Duplicate the rows below word for word, starting at the line that contains "What do you see at coordinates (364, 416)" and going down through the line that contains "inclined (170, 1185)", both of those lines included.

-------------------------

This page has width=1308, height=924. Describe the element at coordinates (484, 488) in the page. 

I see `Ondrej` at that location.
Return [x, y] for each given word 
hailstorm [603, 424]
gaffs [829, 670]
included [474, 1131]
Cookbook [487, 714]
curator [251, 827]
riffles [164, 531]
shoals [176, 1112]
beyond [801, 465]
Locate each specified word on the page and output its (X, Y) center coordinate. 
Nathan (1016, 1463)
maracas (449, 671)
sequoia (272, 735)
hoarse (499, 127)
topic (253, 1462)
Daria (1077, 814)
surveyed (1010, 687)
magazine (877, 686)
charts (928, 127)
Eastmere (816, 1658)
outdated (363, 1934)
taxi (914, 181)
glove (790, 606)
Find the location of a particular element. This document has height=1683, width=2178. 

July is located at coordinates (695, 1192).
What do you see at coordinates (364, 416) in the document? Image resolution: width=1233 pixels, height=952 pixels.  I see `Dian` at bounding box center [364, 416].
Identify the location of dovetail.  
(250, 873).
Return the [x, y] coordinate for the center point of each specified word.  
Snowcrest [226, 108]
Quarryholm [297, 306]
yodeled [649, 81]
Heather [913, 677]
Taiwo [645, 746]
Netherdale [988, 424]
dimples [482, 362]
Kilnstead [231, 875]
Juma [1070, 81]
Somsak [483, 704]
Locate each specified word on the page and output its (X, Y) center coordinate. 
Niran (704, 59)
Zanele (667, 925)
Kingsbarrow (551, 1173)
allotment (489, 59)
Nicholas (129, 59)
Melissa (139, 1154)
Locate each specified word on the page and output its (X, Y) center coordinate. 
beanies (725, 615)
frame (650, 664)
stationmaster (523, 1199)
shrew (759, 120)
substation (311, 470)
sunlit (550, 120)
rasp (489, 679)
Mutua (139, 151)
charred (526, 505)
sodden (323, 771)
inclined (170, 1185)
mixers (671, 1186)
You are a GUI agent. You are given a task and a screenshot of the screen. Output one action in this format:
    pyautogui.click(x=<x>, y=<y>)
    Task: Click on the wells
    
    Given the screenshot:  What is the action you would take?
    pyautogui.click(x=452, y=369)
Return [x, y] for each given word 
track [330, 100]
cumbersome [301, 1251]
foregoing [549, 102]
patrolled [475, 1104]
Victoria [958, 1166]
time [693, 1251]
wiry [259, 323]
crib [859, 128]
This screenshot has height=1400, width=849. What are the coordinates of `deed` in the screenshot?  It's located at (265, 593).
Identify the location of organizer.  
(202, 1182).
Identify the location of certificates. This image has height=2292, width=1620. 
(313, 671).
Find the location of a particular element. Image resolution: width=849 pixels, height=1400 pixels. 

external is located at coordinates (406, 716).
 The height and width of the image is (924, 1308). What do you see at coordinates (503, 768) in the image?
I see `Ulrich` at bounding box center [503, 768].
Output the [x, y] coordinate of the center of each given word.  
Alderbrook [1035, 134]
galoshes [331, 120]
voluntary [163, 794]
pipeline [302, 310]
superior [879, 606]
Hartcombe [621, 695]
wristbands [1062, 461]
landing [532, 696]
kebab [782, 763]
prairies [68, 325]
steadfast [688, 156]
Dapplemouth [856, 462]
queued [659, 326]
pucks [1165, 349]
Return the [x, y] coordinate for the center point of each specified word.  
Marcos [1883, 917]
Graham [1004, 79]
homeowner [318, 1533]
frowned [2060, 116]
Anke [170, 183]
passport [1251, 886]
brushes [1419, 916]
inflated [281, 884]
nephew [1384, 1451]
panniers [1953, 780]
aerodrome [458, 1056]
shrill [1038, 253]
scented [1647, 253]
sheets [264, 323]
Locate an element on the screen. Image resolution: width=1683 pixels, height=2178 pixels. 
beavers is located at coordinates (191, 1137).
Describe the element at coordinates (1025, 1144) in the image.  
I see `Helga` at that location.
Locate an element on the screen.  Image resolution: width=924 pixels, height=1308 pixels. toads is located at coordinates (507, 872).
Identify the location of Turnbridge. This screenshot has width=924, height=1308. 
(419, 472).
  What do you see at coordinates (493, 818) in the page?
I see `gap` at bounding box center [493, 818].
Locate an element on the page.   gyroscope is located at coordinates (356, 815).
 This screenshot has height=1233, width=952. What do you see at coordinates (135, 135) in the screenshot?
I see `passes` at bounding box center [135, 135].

-------------------------

■ Answer for this exercise:
What do you see at coordinates (364, 416) in the document? Image resolution: width=1233 pixels, height=952 pixels.  I see `Dian` at bounding box center [364, 416].
Identify the location of dovetail.  
(250, 873).
Return the [x, y] coordinate for the center point of each specified word.  
Snowcrest [226, 108]
Quarryholm [297, 306]
yodeled [649, 81]
Heather [913, 677]
Taiwo [645, 746]
Netherdale [988, 424]
dimples [482, 362]
Kilnstead [231, 875]
Juma [1070, 81]
Somsak [483, 704]
Locate each specified word on the page and output its (X, Y) center coordinate. 
Niran (704, 59)
Zanele (667, 925)
Kingsbarrow (551, 1173)
allotment (489, 59)
Nicholas (129, 59)
Melissa (139, 1154)
Locate each specified word on the page and output its (X, Y) center coordinate. 
beanies (725, 615)
frame (650, 664)
stationmaster (523, 1199)
shrew (759, 120)
substation (311, 470)
sunlit (550, 120)
rasp (489, 679)
Mutua (139, 151)
charred (526, 505)
sodden (323, 771)
inclined (170, 1185)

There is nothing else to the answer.